## EXERCISE BRIEF
Copy every line that holds the string "SONAR" from the data below.

## DATA
= = =

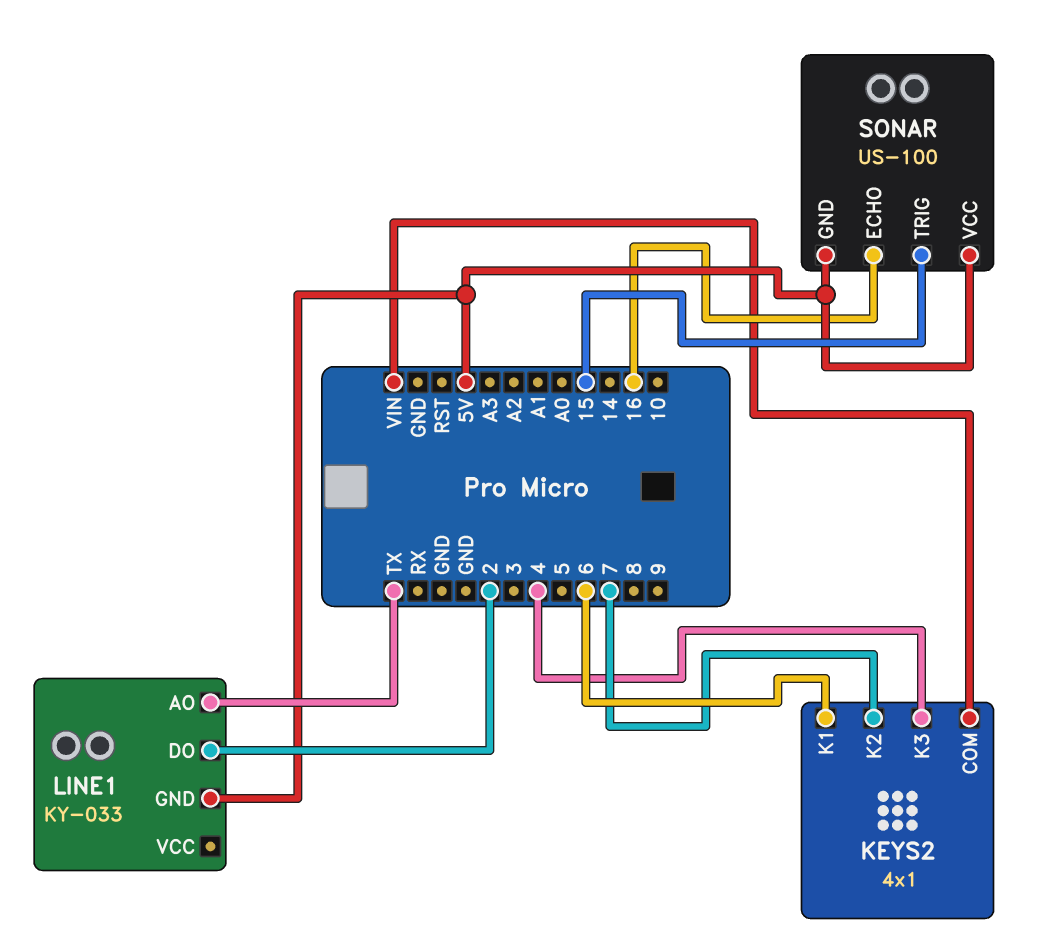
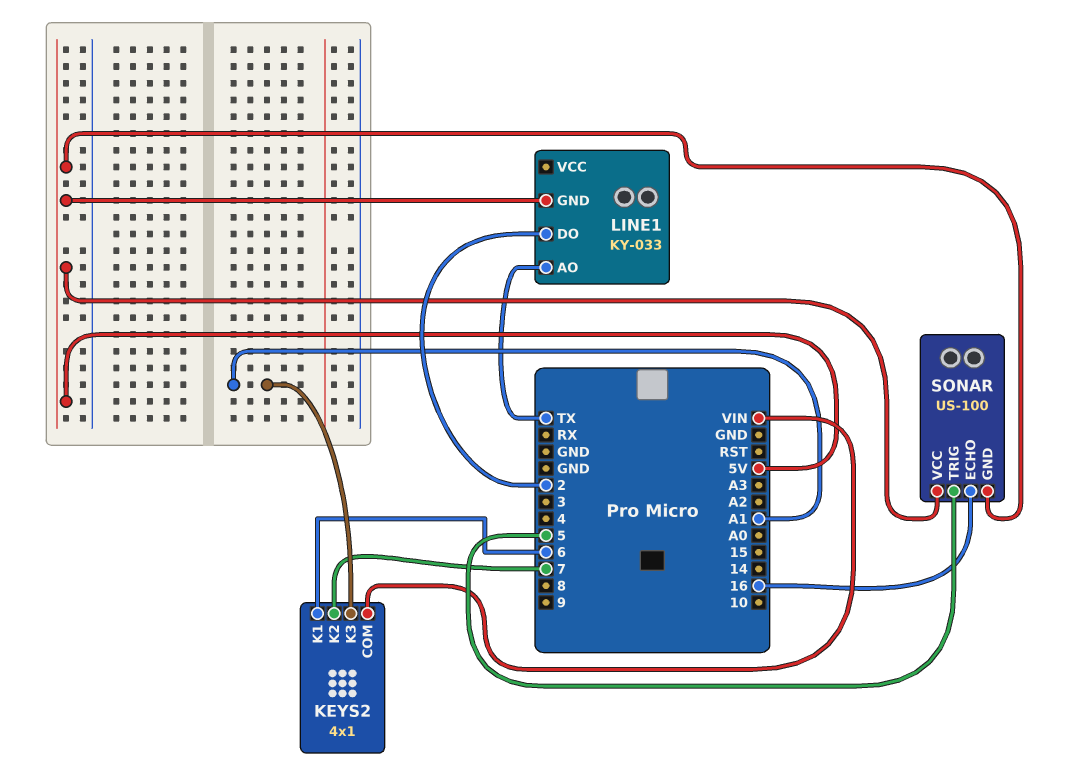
KEYS2 pin K3: 4 -> A1
SONAR pin TRIG: 15 -> 5

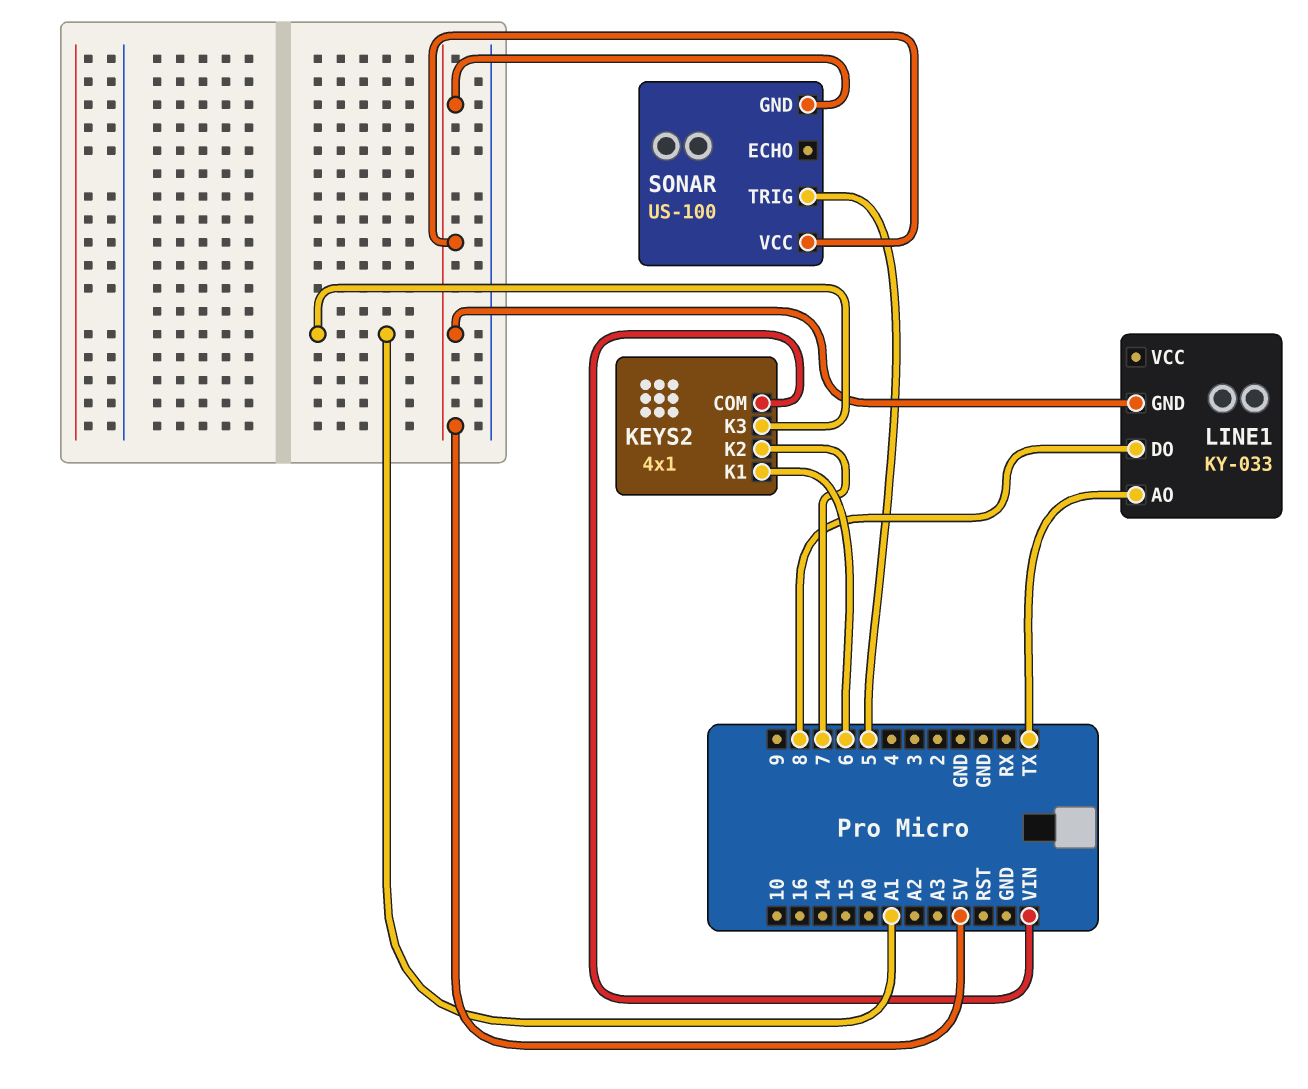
LINE1 pin DO: 2 -> 8
SONAR pin ECHO: 16 -> none

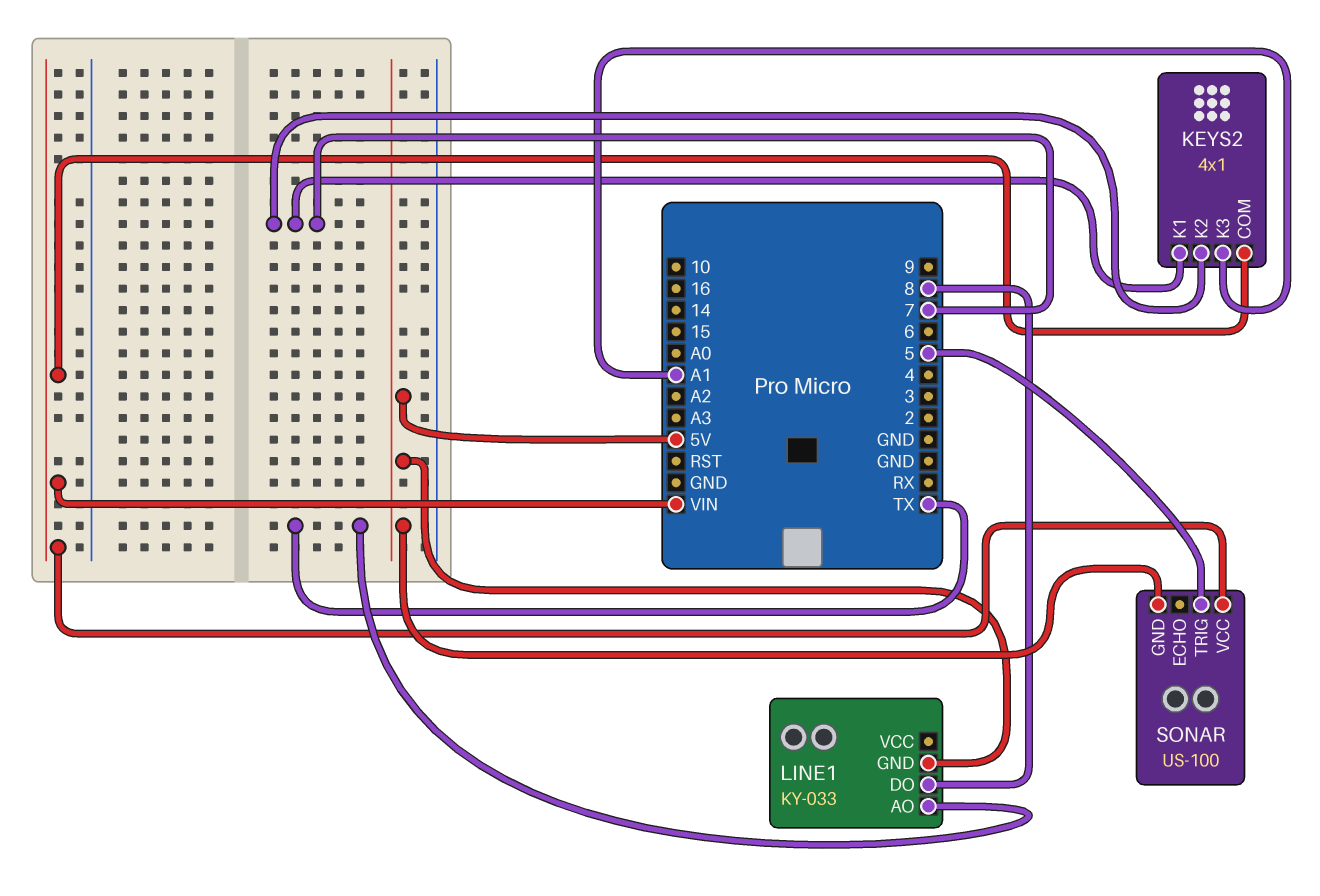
KEYS2 pin K1: 6 -> 7
SONAR pin VCC: 5V -> VIN

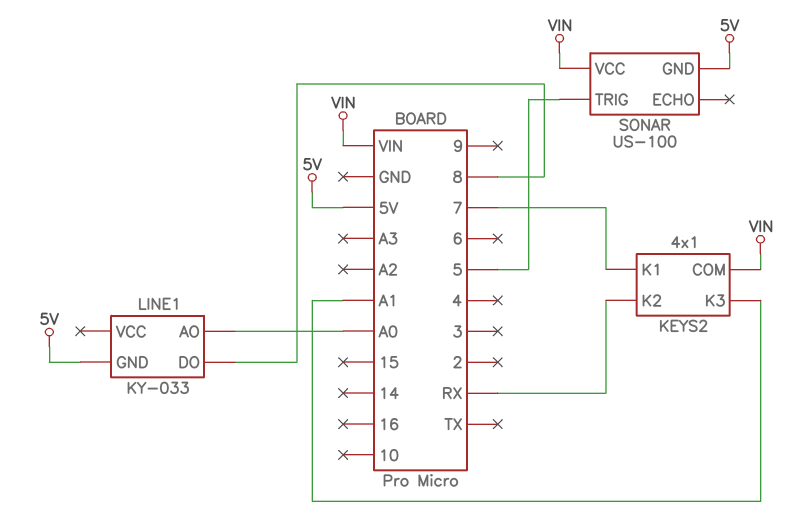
KEYS2 pin K2: 7 -> RX
LINE1 pin AO: TX -> A0

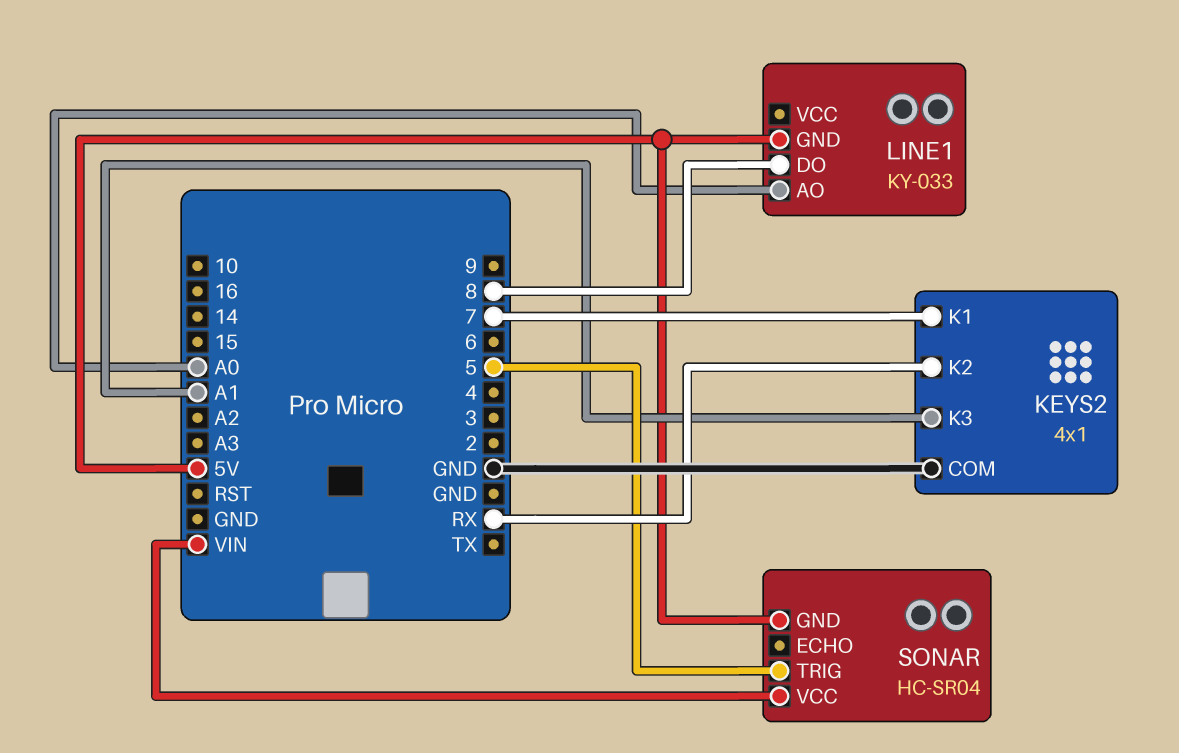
KEYS2 pin COM: VIN -> GND
SONAR: US-100 -> HC-SR04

= = =

## RESULT OF THE TASK
SONAR pin TRIG: 15 -> 5
SONAR pin ECHO: 16 -> none
SONAR pin VCC: 5V -> VIN
SONAR: US-100 -> HC-SR04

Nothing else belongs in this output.